Without any pictures, restate the full set of records below exactly.

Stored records
<<<<

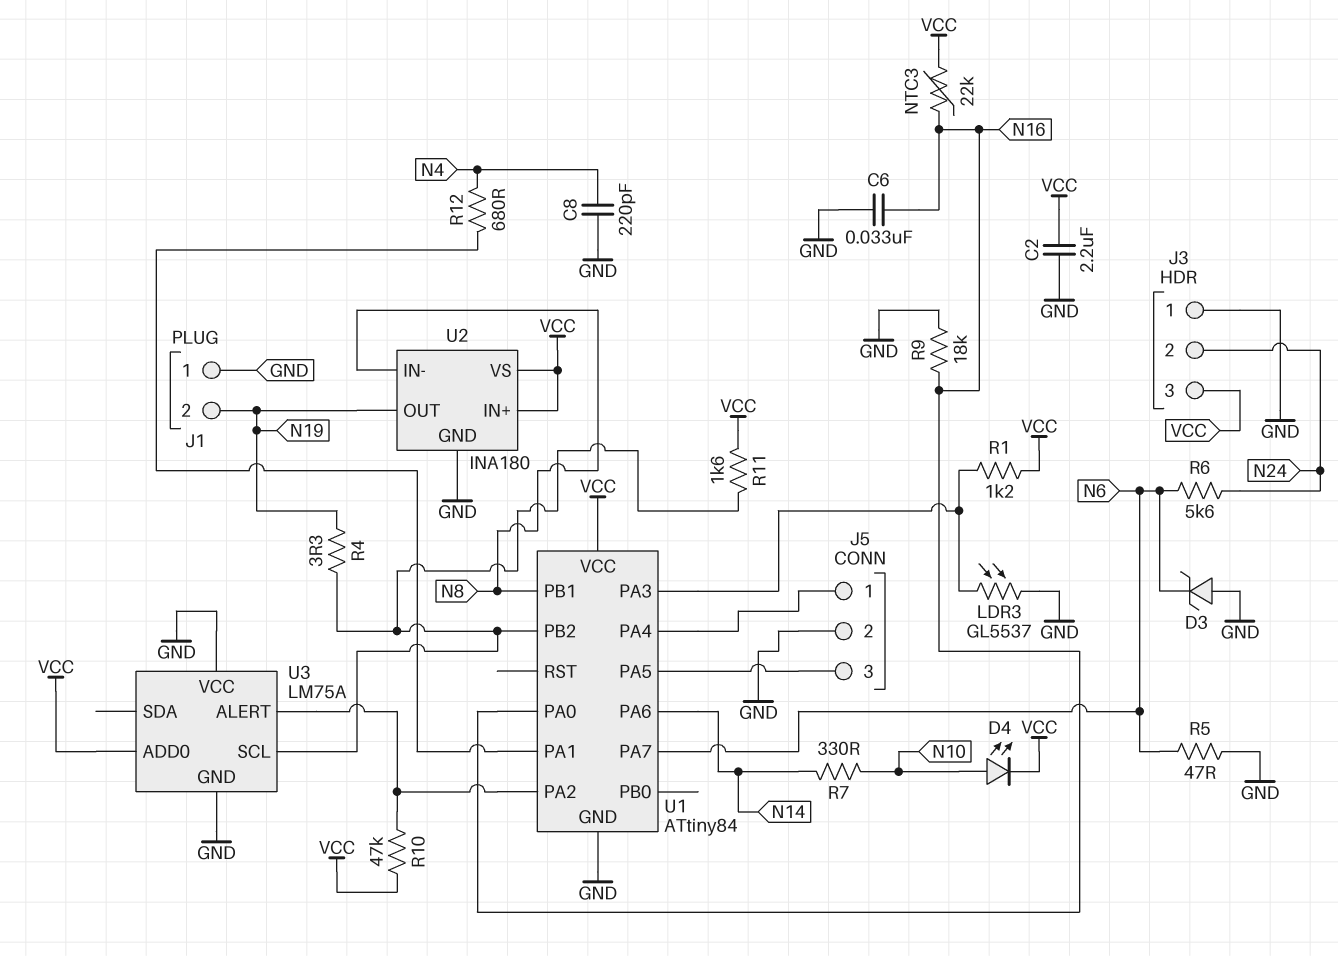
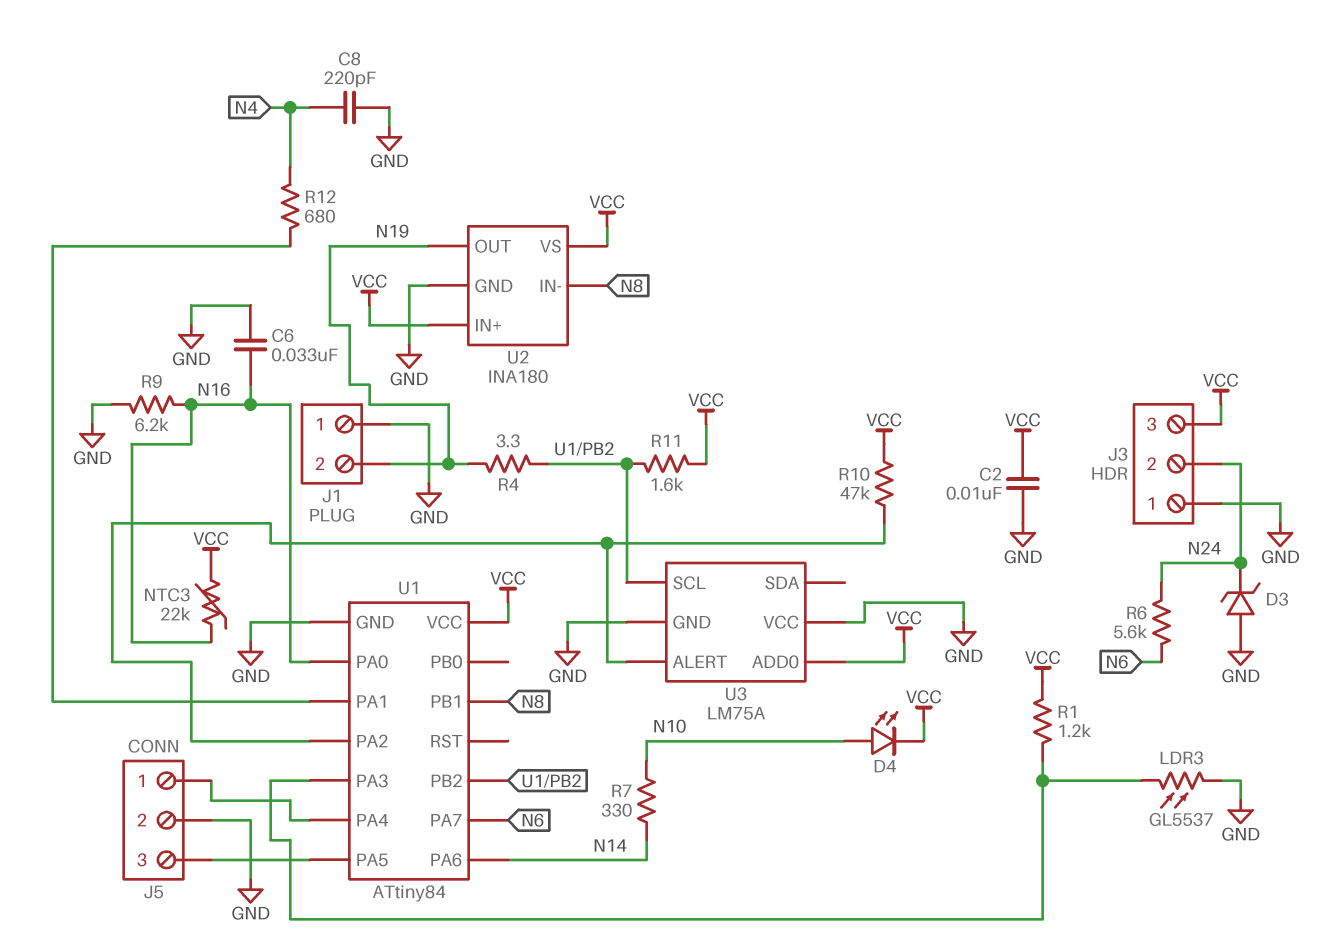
C2: 2.2uF (GND, VCC) -> 10nF (GND, VCC)
D3: zener (A GND, K N6) -> zener (A GND, K N24)
R5: 47 (GND, N6) -> none
R9: 18k (GND, N16) -> 6.2k (GND, N16)

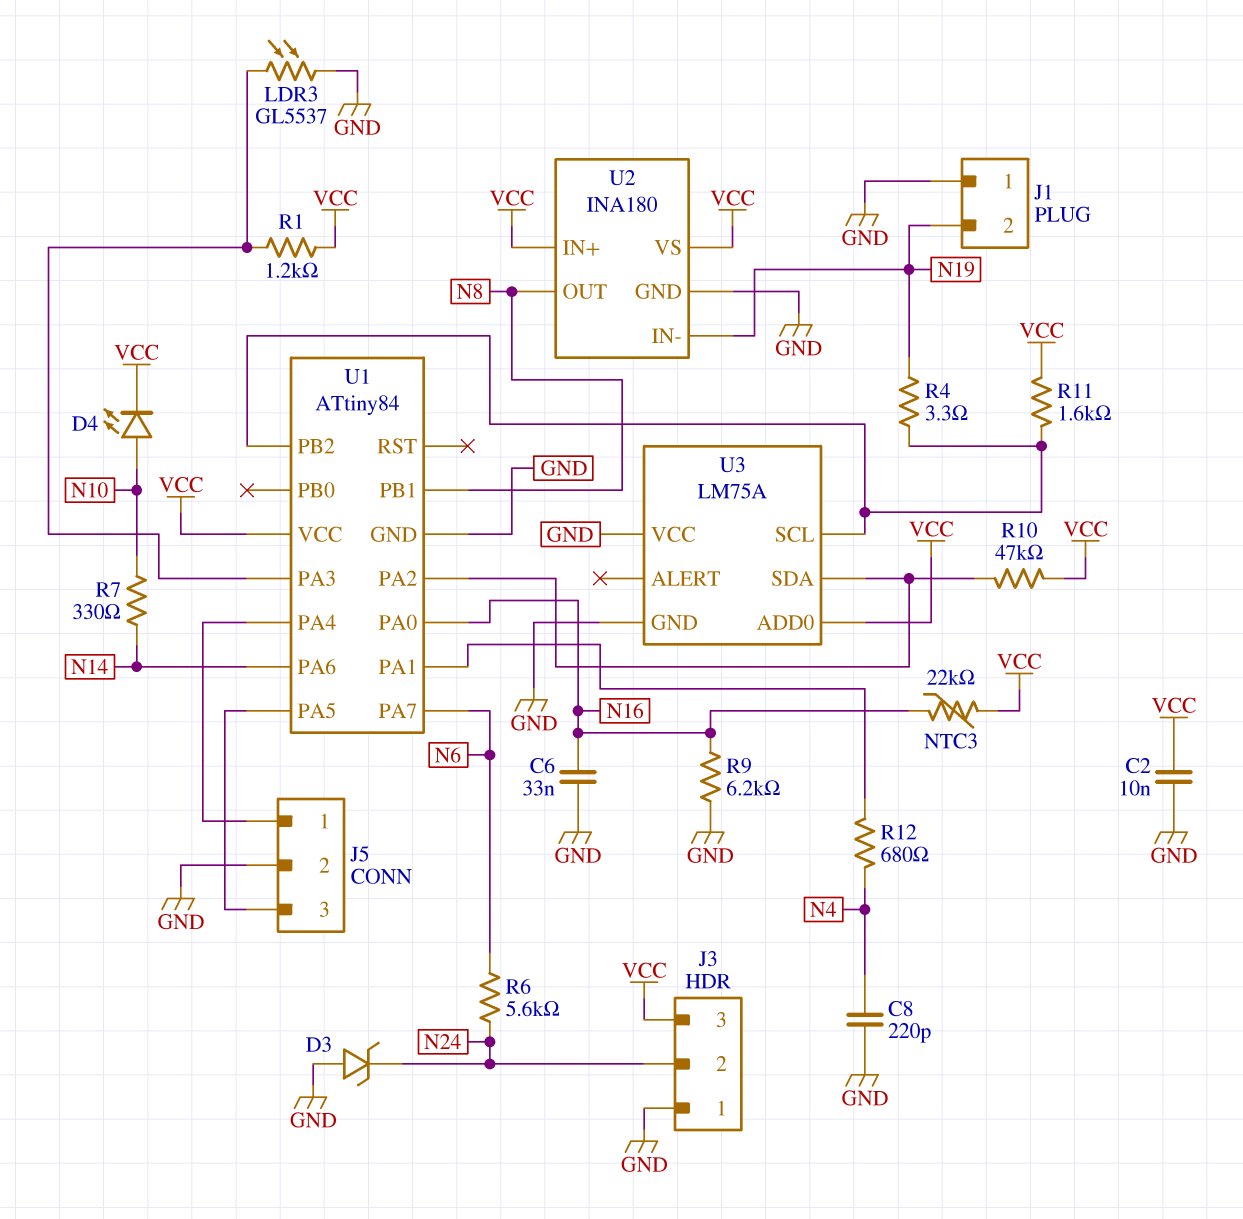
U2 pin IN-: N8 -> N19
U2 pin OUT: N19 -> N8
U3 pin ALERT: U1/PA2 -> none
U3 pin SDA: none -> U1/PA2

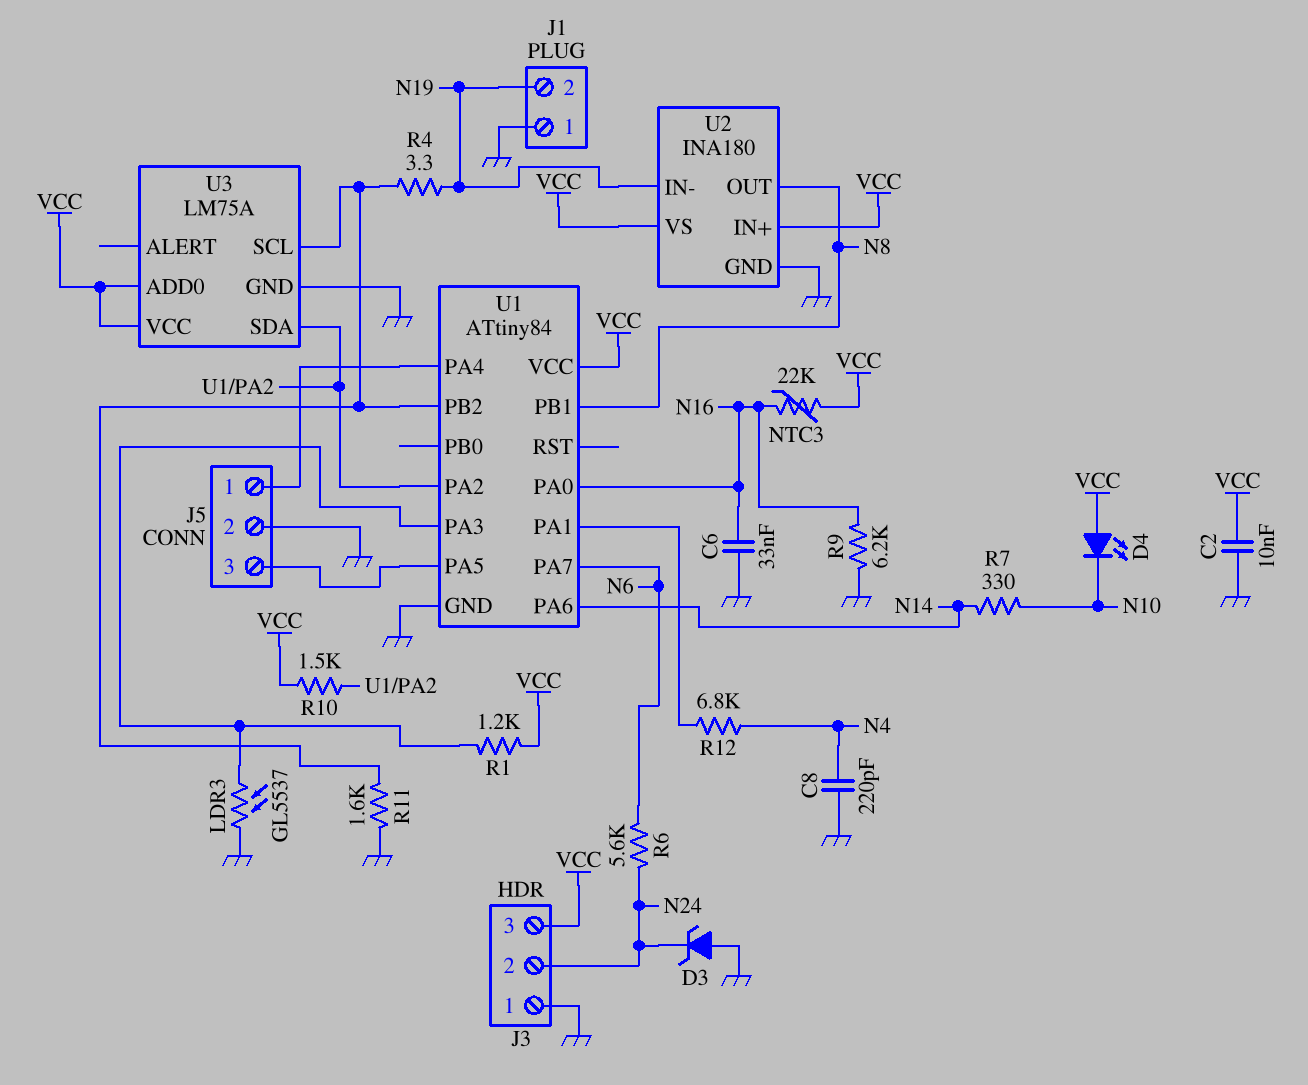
D4: LED (A N10, K VCC) -> LED (A VCC, K N10)
R10: 47k (U1/PA2, VCC) -> 1.5k (U1/PA2, VCC)
R11: 1.6k (U1/PB2, VCC) -> 1.6k (GND, U1/PB2)
R12: 680 (N4, U1/PA1) -> 6.8k (N4, U1/PA1)
U3 pin VCC: GND -> VCC

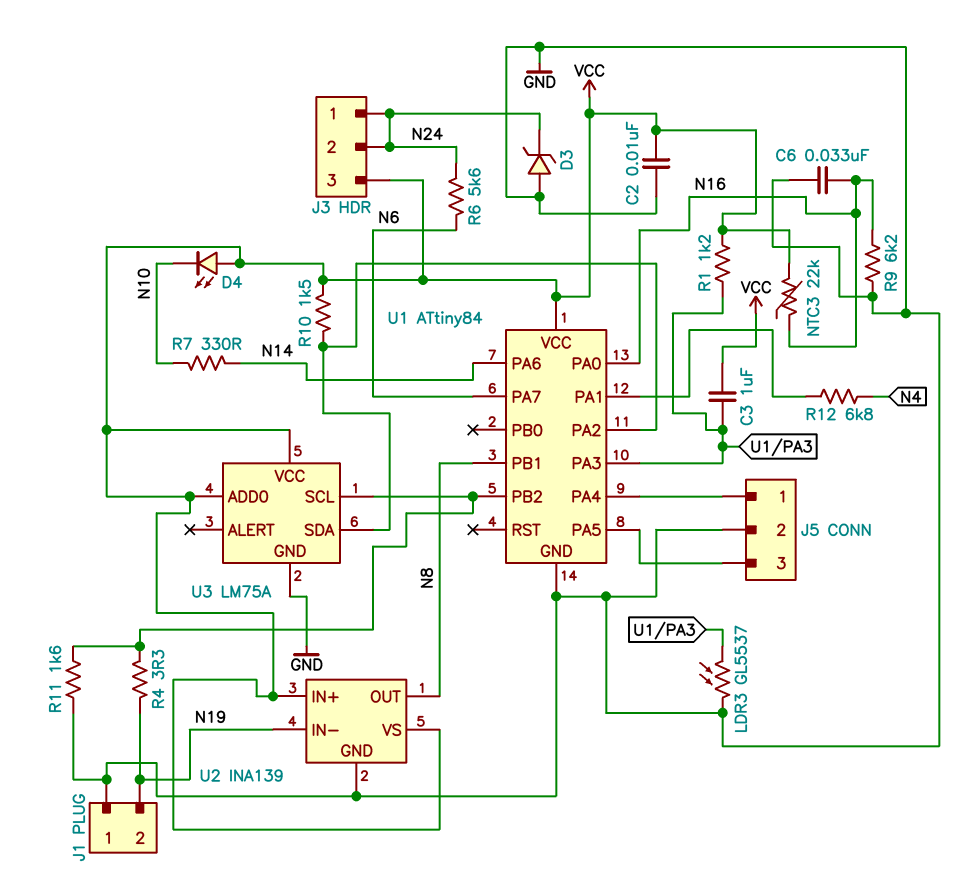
C3: none -> 1uF (U1/PA3, VCC)
C8: 220pF (GND, N4) -> none
J3 pin 1: GND -> N24
U2: INA180 -> INA139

>>>>

» RESULT:
C2: 2.2uF (GND, VCC) -> 10nF (GND, VCC)
D3: zener (A GND, K N6) -> zener (A GND, K N24)
R5: 47 (GND, N6) -> none
R9: 18k (GND, N16) -> 6.2k (GND, N16)

U2 pin IN-: N8 -> N19
U2 pin OUT: N19 -> N8
U3 pin ALERT: U1/PA2 -> none
U3 pin SDA: none -> U1/PA2

D4: LED (A N10, K VCC) -> LED (A VCC, K N10)
R10: 47k (U1/PA2, VCC) -> 1.5k (U1/PA2, VCC)
R11: 1.6k (U1/PB2, VCC) -> 1.6k (GND, U1/PB2)
R12: 680 (N4, U1/PA1) -> 6.8k (N4, U1/PA1)
U3 pin VCC: GND -> VCC

C3: none -> 1uF (U1/PA3, VCC)
C8: 220pF (GND, N4) -> none
J3 pin 1: GND -> N24
U2: INA180 -> INA139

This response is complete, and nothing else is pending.